[Items from a data source]
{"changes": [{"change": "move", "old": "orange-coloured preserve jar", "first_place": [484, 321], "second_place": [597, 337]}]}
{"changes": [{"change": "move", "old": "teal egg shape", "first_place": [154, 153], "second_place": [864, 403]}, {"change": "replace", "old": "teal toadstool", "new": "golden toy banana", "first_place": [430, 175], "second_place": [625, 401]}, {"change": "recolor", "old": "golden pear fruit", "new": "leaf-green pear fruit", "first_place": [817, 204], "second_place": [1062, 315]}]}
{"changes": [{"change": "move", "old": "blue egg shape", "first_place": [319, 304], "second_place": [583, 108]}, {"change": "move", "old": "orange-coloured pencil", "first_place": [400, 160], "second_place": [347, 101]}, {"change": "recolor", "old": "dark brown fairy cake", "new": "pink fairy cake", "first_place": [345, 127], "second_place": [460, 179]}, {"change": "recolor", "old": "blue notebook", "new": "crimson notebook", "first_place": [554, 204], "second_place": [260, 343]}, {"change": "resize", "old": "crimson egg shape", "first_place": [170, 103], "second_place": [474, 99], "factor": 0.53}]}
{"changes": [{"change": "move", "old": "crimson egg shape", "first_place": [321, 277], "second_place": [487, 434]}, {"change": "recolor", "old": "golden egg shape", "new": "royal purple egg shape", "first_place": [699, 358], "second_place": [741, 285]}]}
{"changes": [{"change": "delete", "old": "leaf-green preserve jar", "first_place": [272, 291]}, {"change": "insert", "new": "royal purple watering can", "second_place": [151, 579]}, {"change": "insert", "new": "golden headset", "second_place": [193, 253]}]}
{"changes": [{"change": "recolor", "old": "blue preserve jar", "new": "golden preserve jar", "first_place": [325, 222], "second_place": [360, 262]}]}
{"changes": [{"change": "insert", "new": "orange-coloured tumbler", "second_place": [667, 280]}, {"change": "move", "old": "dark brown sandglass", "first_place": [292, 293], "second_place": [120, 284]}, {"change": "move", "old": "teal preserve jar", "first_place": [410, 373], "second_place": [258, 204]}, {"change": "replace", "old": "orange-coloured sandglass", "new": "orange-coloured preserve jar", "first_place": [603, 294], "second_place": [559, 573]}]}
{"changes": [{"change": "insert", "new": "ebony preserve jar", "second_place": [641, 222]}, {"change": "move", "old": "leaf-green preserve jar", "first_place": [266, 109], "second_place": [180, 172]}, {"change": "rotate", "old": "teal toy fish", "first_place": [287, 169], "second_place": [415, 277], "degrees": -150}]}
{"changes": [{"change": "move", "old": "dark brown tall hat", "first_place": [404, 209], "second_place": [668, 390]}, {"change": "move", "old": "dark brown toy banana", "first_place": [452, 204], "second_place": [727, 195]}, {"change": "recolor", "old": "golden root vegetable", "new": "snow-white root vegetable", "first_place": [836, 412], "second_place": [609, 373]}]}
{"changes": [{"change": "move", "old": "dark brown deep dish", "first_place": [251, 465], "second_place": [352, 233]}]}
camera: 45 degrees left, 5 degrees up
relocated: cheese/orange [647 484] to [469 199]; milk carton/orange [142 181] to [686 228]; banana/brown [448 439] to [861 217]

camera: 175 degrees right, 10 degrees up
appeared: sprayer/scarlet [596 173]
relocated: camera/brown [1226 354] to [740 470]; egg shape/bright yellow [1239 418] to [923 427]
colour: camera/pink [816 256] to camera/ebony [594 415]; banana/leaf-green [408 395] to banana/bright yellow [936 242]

# WORK ITEM
Set down the records again without altering a word.

# RESPONSE TO THIS TASK
{"changes": [{"change": "move", "old": "orange-coloured preserve jar", "first_place": [484, 321], "second_place": [597, 337]}]}
{"changes": [{"change": "move", "old": "teal egg shape", "first_place": [154, 153], "second_place": [864, 403]}, {"change": "replace", "old": "teal toadstool", "new": "golden toy banana", "first_place": [430, 175], "second_place": [625, 401]}, {"change": "recolor", "old": "golden pear fruit", "new": "leaf-green pear fruit", "first_place": [817, 204], "second_place": [1062, 315]}]}
{"changes": [{"change": "move", "old": "blue egg shape", "first_place": [319, 304], "second_place": [583, 108]}, {"change": "move", "old": "orange-coloured pencil", "first_place": [400, 160], "second_place": [347, 101]}, {"change": "recolor", "old": "dark brown fairy cake", "new": "pink fairy cake", "first_place": [345, 127], "second_place": [460, 179]}, {"change": "recolor", "old": "blue notebook", "new": "crimson notebook", "first_place": [554, 204], "second_place": [260, 343]}, {"change": "resize", "old": "crimson egg shape", "first_place": [170, 103], "second_place": [474, 99], "factor": 0.53}]}
{"changes": [{"change": "move", "old": "crimson egg shape", "first_place": [321, 277], "second_place": [487, 434]}, {"change": "recolor", "old": "golden egg shape", "new": "royal purple egg shape", "first_place": [699, 358], "second_place": [741, 285]}]}
{"changes": [{"change": "delete", "old": "leaf-green preserve jar", "first_place": [272, 291]}, {"change": "insert", "new": "royal purple watering can", "second_place": [151, 579]}, {"change": "insert", "new": "golden headset", "second_place": [193, 253]}]}
{"changes": [{"change": "recolor", "old": "blue preserve jar", "new": "golden preserve jar", "first_place": [325, 222], "second_place": [360, 262]}]}
{"changes": [{"change": "insert", "new": "orange-coloured tumbler", "second_place": [667, 280]}, {"change": "move", "old": "dark brown sandglass", "first_place": [292, 293], "second_place": [120, 284]}, {"change": "move", "old": "teal preserve jar", "first_place": [410, 373], "second_place": [258, 204]}, {"change": "replace", "old": "orange-coloured sandglass", "new": "orange-coloured preserve jar", "first_place": [603, 294], "second_place": [559, 573]}]}
{"changes": [{"change": "insert", "new": "ebony preserve jar", "second_place": [641, 222]}, {"change": "move", "old": "leaf-green preserve jar", "first_place": [266, 109], "second_place": [180, 172]}, {"change": "rotate", "old": "teal toy fish", "first_place": [287, 169], "second_place": [415, 277], "degrees": -150}]}
{"changes": [{"change": "move", "old": "dark brown tall hat", "first_place": [404, 209], "second_place": [668, 390]}, {"change": "move", "old": "dark brown toy banana", "first_place": [452, 204], "second_place": [727, 195]}, {"change": "recolor", "old": "golden root vegetable", "new": "snow-white root vegetable", "first_place": [836, 412], "second_place": [609, 373]}]}
{"changes": [{"change": "move", "old": "dark brown deep dish", "first_place": [251, 465], "second_place": [352, 233]}]}
camera: 45 degrees left, 5 degrees up
relocated: cheese/orange [647 484] to [469 199]; milk carton/orange [142 181] to [686 228]; banana/brown [448 439] to [861 217]

camera: 175 degrees right, 10 degrees up
appeared: sprayer/scarlet [596 173]
relocated: camera/brown [1226 354] to [740 470]; egg shape/bright yellow [1239 418] to [923 427]
colour: camera/pink [816 256] to camera/ebony [594 415]; banana/leaf-green [408 395] to banana/bright yellow [936 242]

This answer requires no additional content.